START Source material
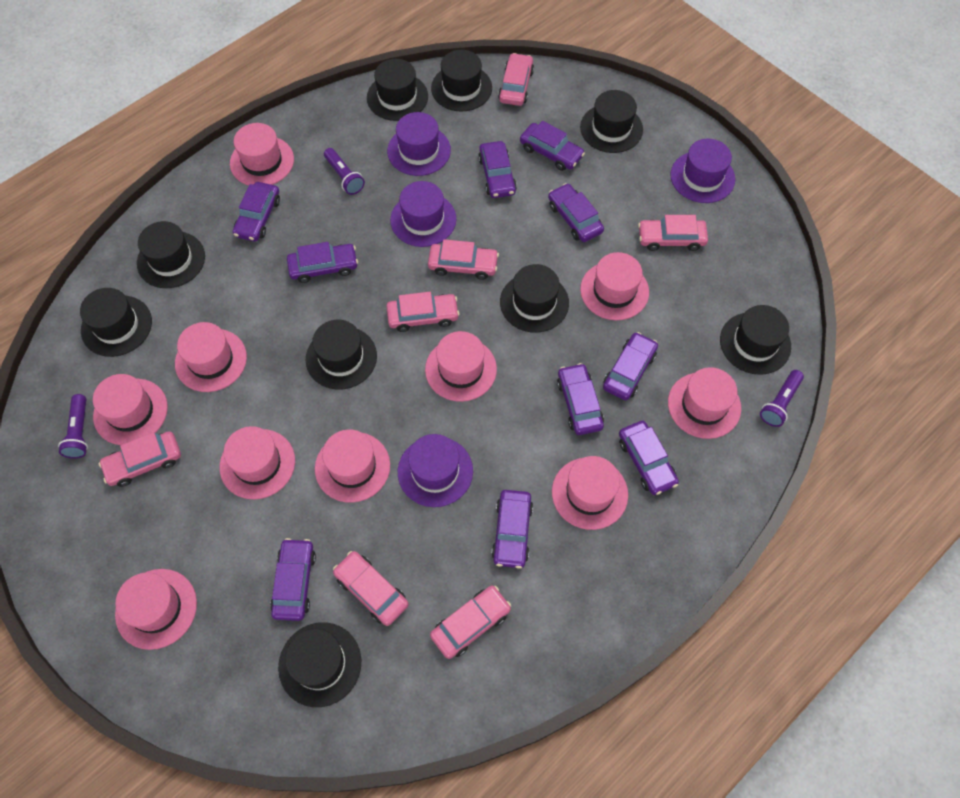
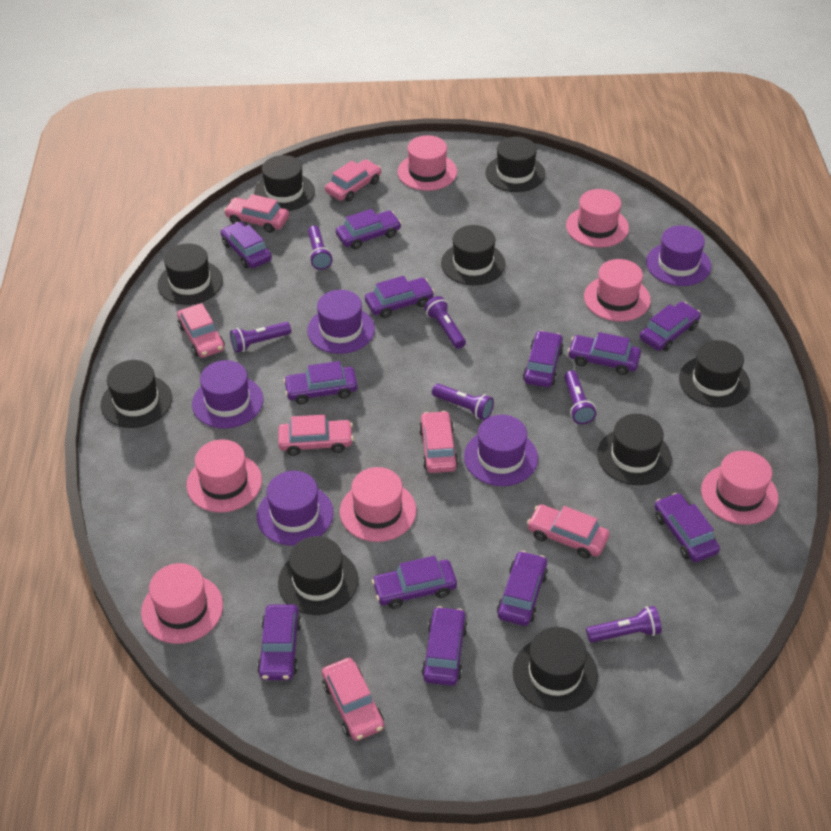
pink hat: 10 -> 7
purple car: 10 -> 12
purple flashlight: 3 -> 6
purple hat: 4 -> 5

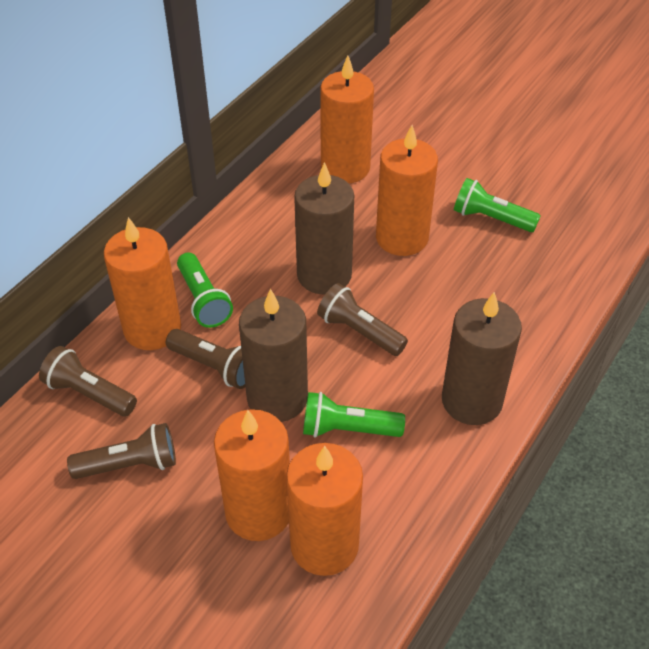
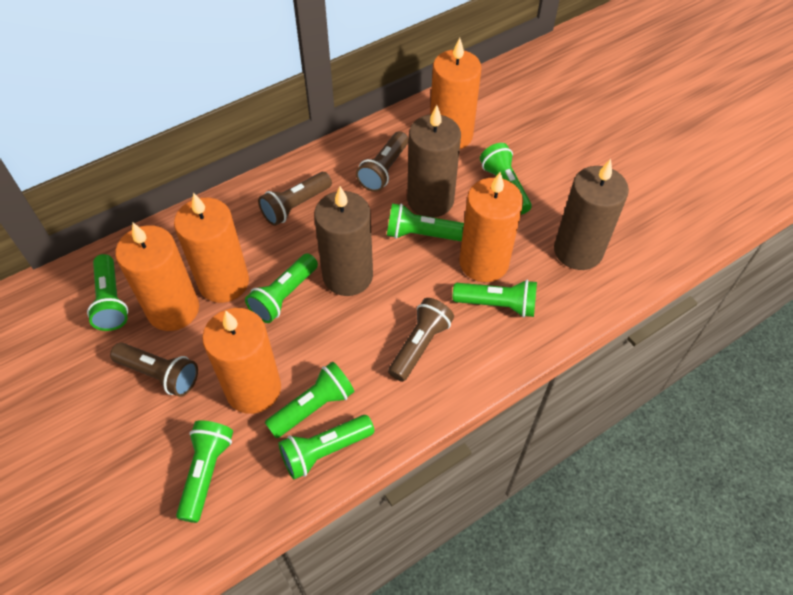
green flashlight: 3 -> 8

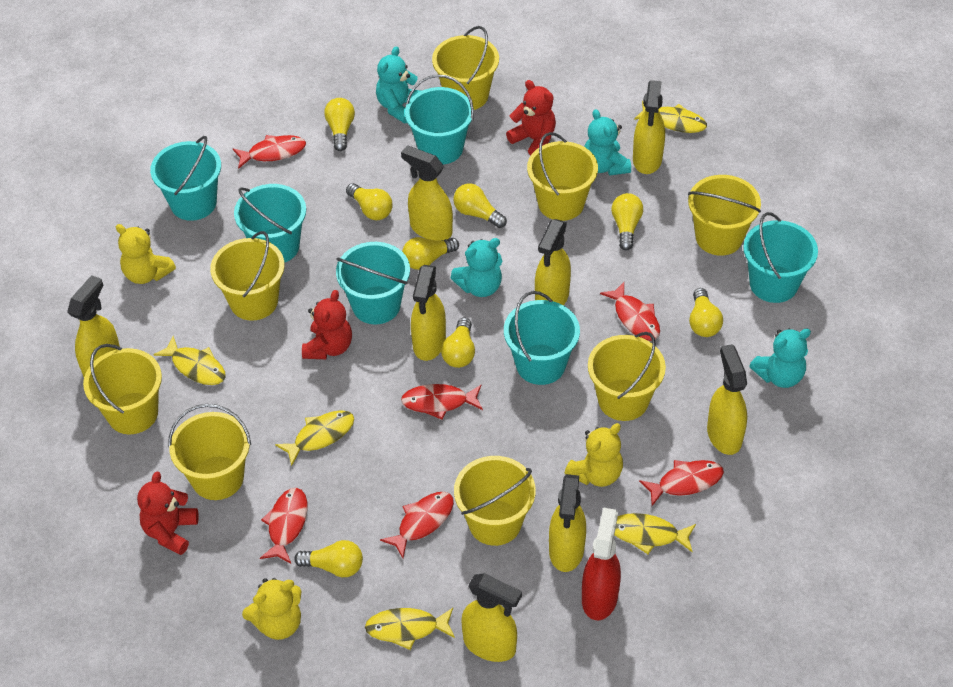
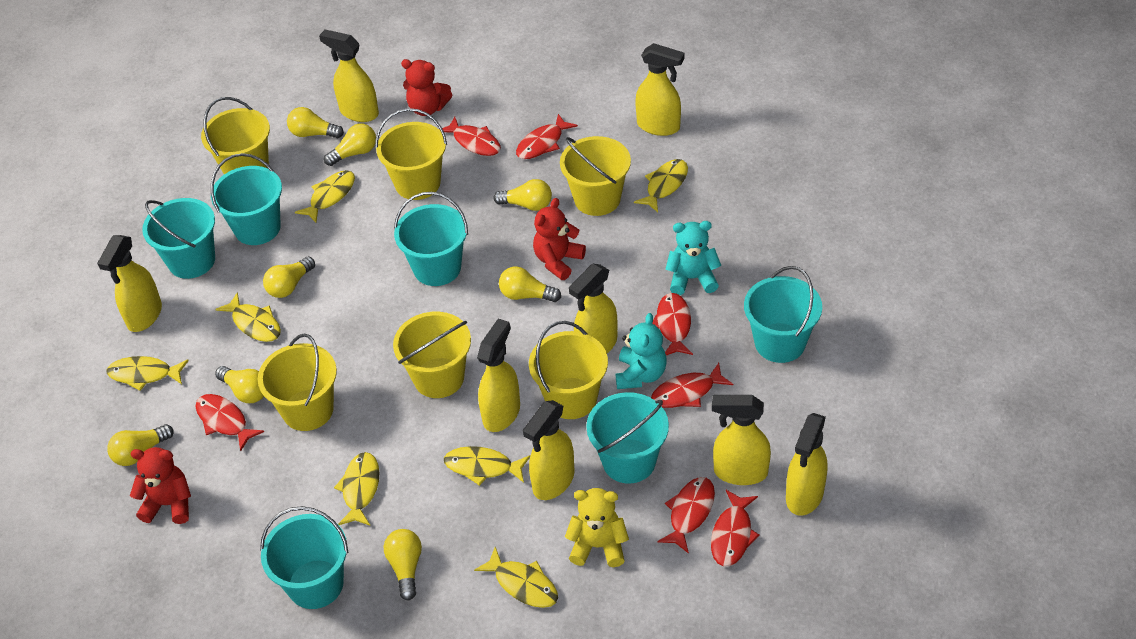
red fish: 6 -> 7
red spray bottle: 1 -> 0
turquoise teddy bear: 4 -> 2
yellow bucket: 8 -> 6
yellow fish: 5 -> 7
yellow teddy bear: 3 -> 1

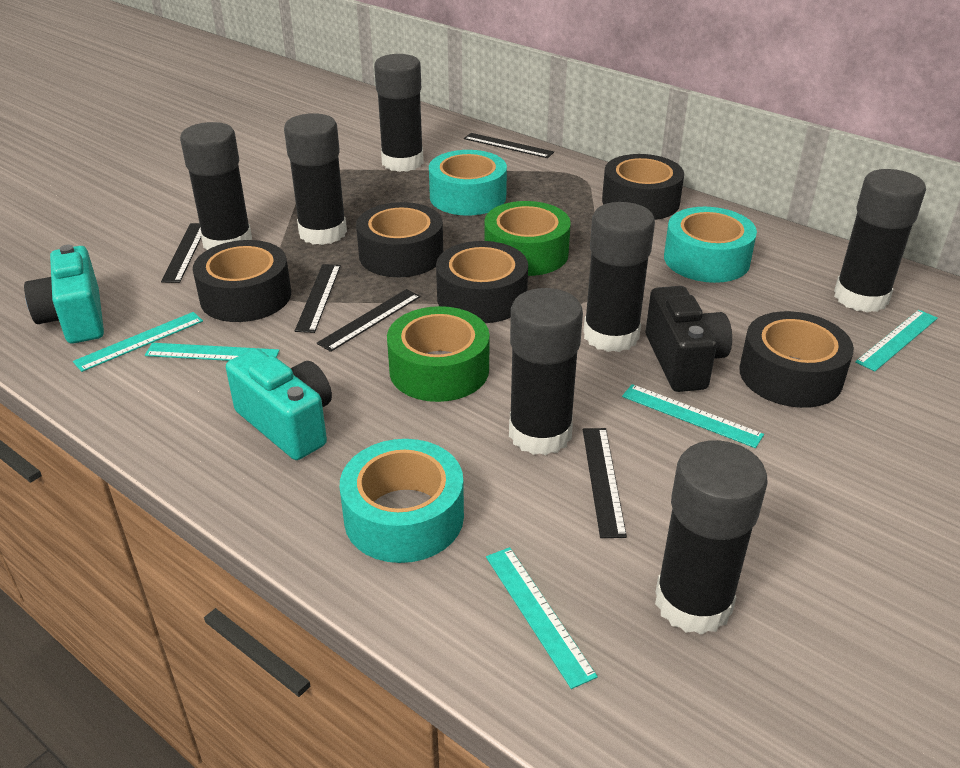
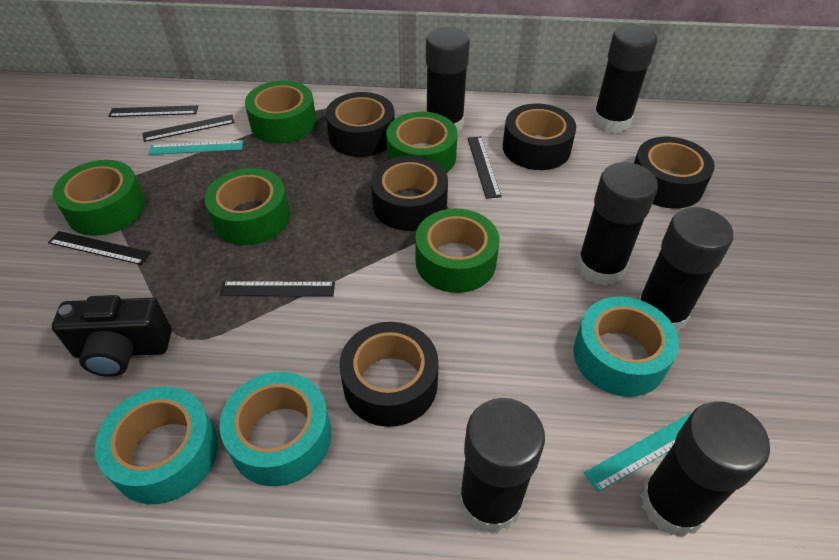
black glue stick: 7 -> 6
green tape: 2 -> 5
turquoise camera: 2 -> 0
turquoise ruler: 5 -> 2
END Source material
* What to work on *
Leaving out the pictures, repeat all the entries exactly as they stand.

* Written response *
pink hat: 10 -> 7
purple car: 10 -> 12
purple flashlight: 3 -> 6
purple hat: 4 -> 5

green flashlight: 3 -> 8

red fish: 6 -> 7
red spray bottle: 1 -> 0
turquoise teddy bear: 4 -> 2
yellow bucket: 8 -> 6
yellow fish: 5 -> 7
yellow teddy bear: 3 -> 1

black glue stick: 7 -> 6
green tape: 2 -> 5
turquoise camera: 2 -> 0
turquoise ruler: 5 -> 2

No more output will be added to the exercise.